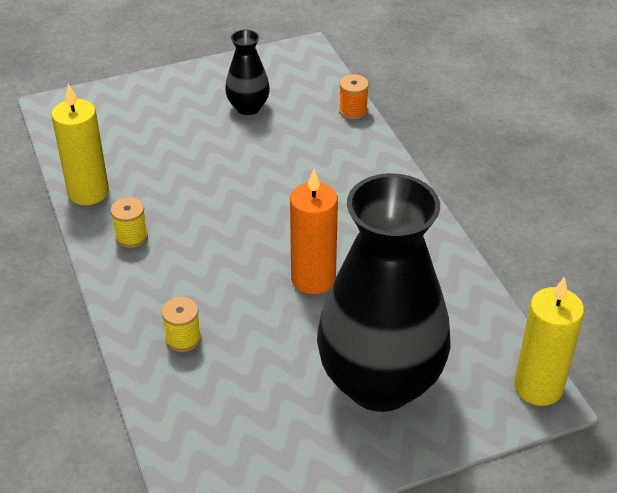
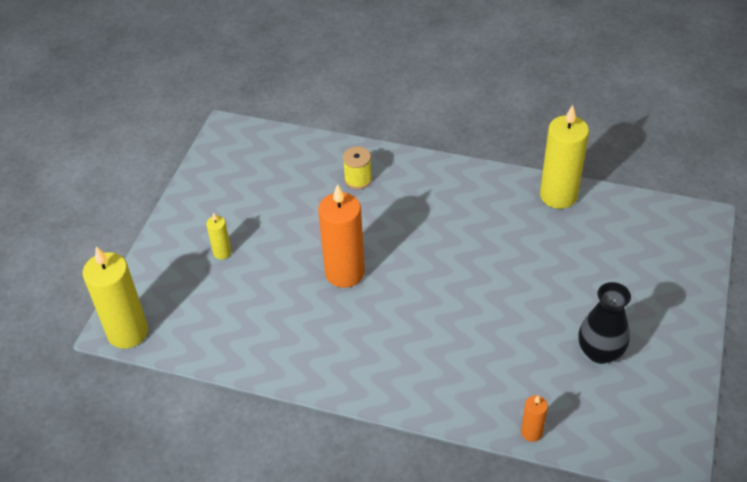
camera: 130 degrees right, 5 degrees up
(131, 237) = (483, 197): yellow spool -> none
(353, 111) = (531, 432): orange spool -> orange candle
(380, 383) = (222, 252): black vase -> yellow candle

--

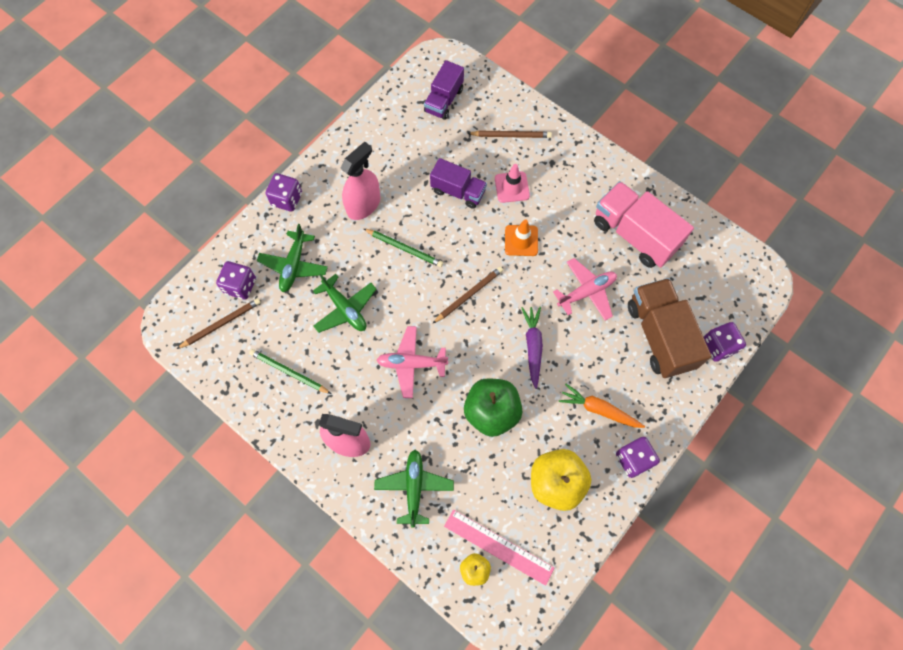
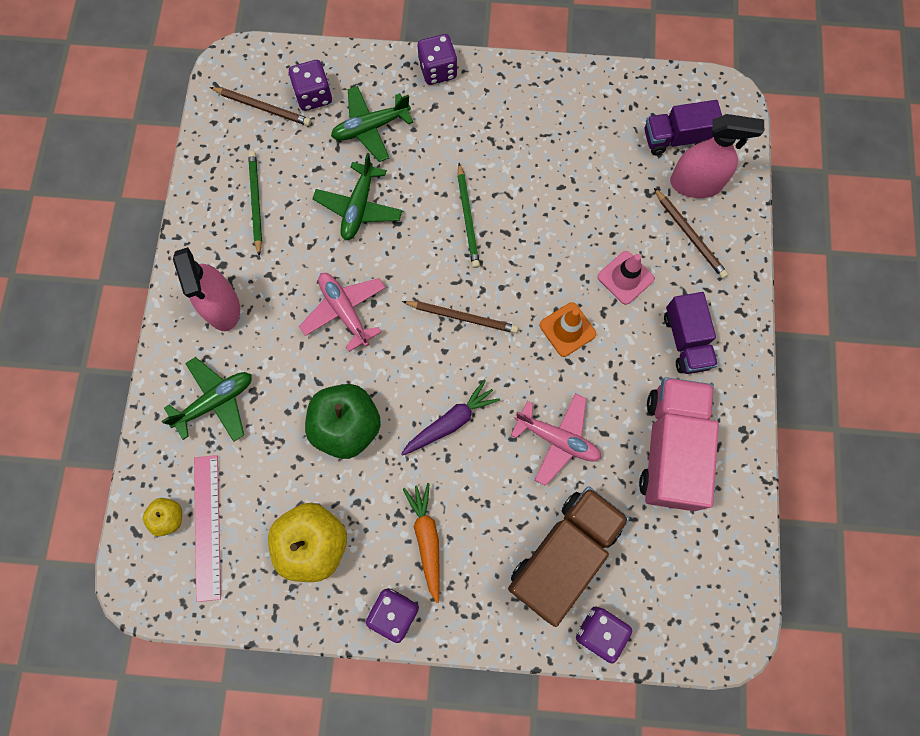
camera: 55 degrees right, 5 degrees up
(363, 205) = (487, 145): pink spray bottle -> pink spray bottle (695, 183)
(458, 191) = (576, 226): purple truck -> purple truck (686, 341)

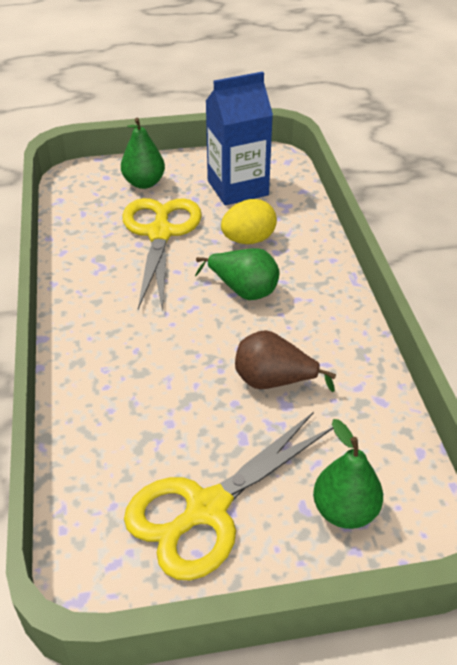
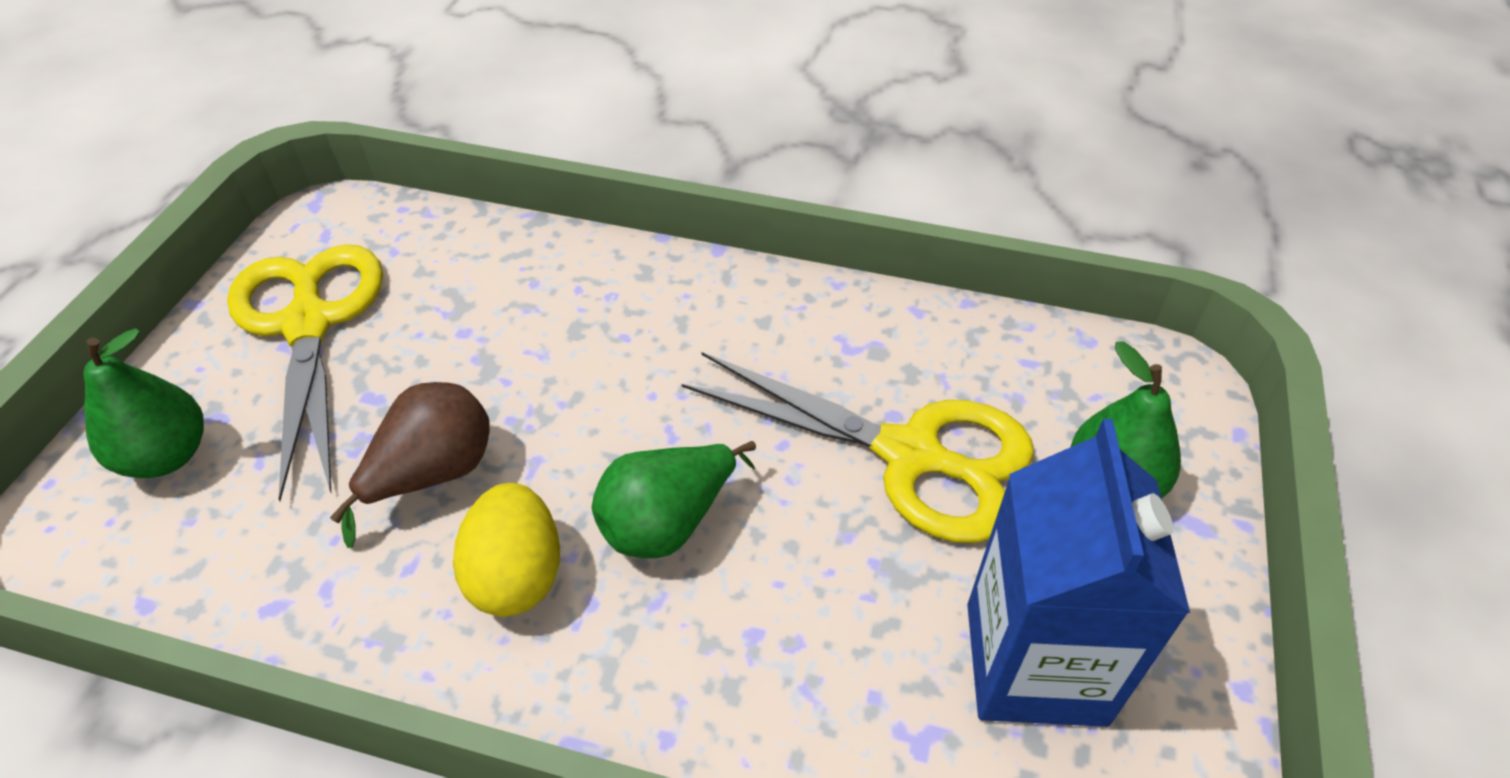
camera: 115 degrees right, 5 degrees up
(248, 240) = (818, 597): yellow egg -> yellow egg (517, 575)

...

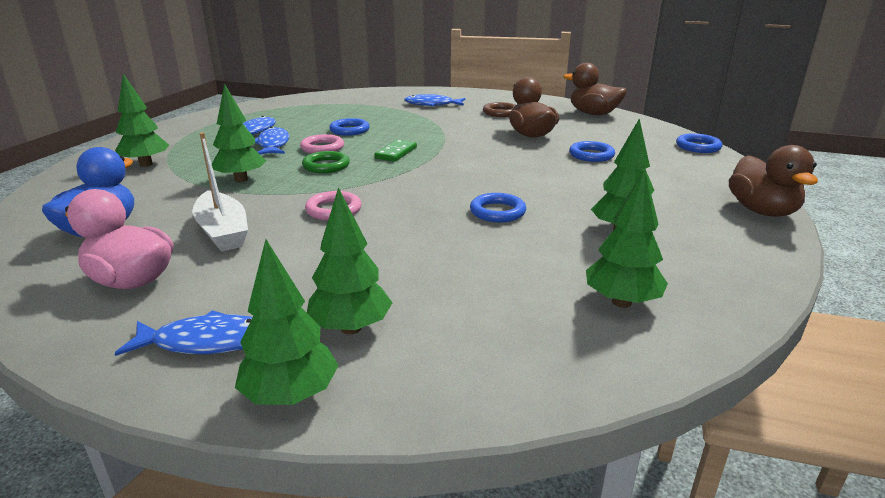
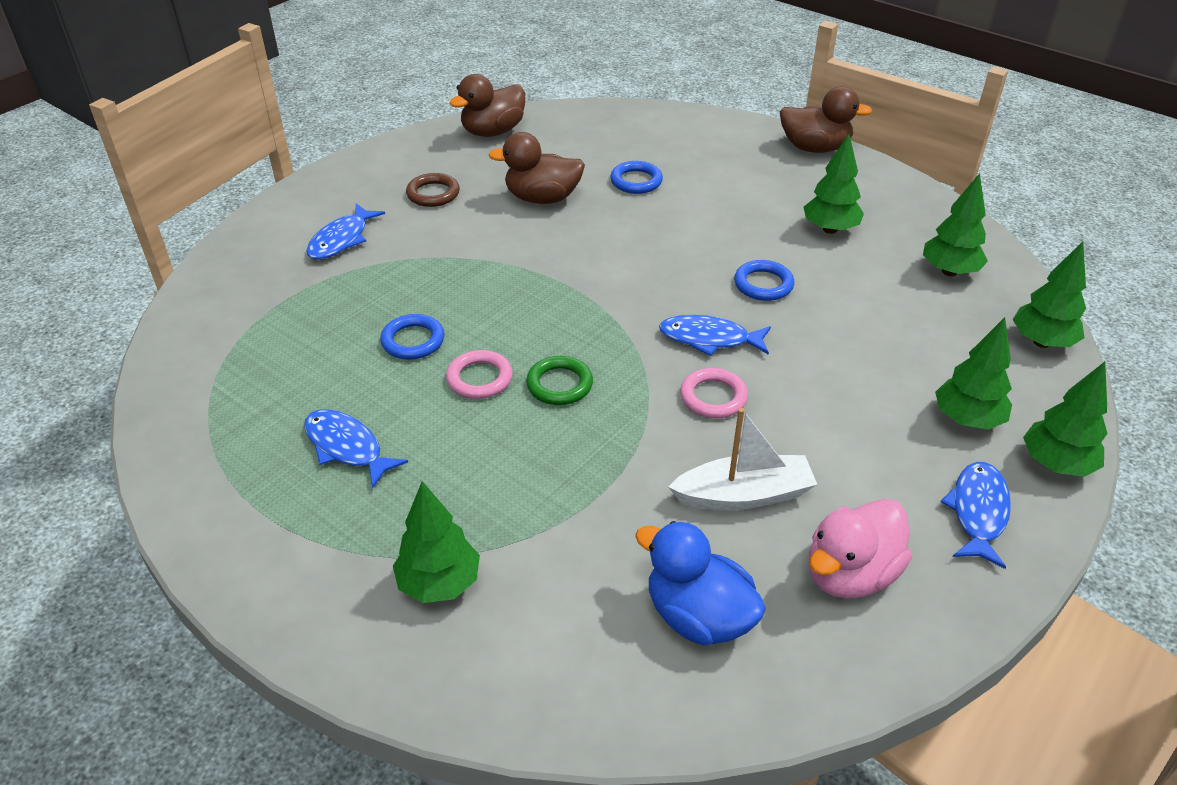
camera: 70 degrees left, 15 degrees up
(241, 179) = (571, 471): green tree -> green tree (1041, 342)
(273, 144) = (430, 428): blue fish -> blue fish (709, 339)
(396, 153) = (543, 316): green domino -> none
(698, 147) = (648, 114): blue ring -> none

(Task details):
Using the records above, count how many lines include the word "none", and reply only with that figure.

(Result of the exercise):
3